- [Work required]
Write out the entries once more, exactly as they appear.

- [Dataset records]
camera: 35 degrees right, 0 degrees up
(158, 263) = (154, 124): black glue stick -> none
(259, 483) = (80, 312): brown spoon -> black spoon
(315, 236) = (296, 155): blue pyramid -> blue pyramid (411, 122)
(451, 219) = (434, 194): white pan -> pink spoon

- [Completed exercise]
camera: 35 degrees right, 0 degrees up
(158, 263) = (154, 124): black glue stick -> none
(259, 483) = (80, 312): brown spoon -> black spoon
(315, 236) = (296, 155): blue pyramid -> blue pyramid (411, 122)
(451, 219) = (434, 194): white pan -> pink spoon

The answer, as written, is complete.